EXERCISE AIM: Swap every "counterclockwise" in the records for "anticlockwise" and give the lines again with nothing else changed.

Dataset entries:
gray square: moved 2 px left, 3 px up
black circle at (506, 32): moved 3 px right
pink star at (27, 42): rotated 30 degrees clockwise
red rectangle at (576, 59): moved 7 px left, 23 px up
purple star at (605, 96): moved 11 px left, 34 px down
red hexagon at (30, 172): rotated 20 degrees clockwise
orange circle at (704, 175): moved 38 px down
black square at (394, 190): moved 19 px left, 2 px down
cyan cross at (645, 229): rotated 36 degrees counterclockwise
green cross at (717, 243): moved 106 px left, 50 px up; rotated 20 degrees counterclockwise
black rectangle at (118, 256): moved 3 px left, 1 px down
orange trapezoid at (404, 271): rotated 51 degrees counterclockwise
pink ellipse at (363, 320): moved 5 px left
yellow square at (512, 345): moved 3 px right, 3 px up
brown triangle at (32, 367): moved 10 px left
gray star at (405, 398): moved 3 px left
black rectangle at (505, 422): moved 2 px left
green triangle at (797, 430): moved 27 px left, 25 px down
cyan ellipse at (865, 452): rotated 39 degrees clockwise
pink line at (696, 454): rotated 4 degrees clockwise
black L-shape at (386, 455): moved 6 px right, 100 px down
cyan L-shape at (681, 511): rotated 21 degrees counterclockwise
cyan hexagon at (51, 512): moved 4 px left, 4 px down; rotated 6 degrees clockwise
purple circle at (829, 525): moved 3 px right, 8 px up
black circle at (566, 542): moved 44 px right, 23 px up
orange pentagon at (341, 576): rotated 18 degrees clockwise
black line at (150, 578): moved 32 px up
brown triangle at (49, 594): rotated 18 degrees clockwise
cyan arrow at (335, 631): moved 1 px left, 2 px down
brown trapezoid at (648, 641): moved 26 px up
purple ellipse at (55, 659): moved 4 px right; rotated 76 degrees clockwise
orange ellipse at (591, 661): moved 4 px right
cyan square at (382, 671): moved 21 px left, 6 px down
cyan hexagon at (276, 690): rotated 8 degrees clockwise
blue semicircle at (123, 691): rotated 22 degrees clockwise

RIGHT ANSWER:
gray square: moved 2 px left, 3 px up
black circle at (506, 32): moved 3 px right
pink star at (27, 42): rotated 30 degrees clockwise
red rectangle at (576, 59): moved 7 px left, 23 px up
purple star at (605, 96): moved 11 px left, 34 px down
red hexagon at (30, 172): rotated 20 degrees clockwise
orange circle at (704, 175): moved 38 px down
black square at (394, 190): moved 19 px left, 2 px down
cyan cross at (645, 229): rotated 36 degrees anticlockwise
green cross at (717, 243): moved 106 px left, 50 px up; rotated 20 degrees anticlockwise
black rectangle at (118, 256): moved 3 px left, 1 px down
orange trapezoid at (404, 271): rotated 51 degrees anticlockwise
pink ellipse at (363, 320): moved 5 px left
yellow square at (512, 345): moved 3 px right, 3 px up
brown triangle at (32, 367): moved 10 px left
gray star at (405, 398): moved 3 px left
black rectangle at (505, 422): moved 2 px left
green triangle at (797, 430): moved 27 px left, 25 px down
cyan ellipse at (865, 452): rotated 39 degrees clockwise
pink line at (696, 454): rotated 4 degrees clockwise
black L-shape at (386, 455): moved 6 px right, 100 px down
cyan L-shape at (681, 511): rotated 21 degrees anticlockwise
cyan hexagon at (51, 512): moved 4 px left, 4 px down; rotated 6 degrees clockwise
purple circle at (829, 525): moved 3 px right, 8 px up
black circle at (566, 542): moved 44 px right, 23 px up
orange pentagon at (341, 576): rotated 18 degrees clockwise
black line at (150, 578): moved 32 px up
brown triangle at (49, 594): rotated 18 degrees clockwise
cyan arrow at (335, 631): moved 1 px left, 2 px down
brown trapezoid at (648, 641): moved 26 px up
purple ellipse at (55, 659): moved 4 px right; rotated 76 degrees clockwise
orange ellipse at (591, 661): moved 4 px right
cyan square at (382, 671): moved 21 px left, 6 px down
cyan hexagon at (276, 690): rotated 8 degrees clockwise
blue semicircle at (123, 691): rotated 22 degrees clockwise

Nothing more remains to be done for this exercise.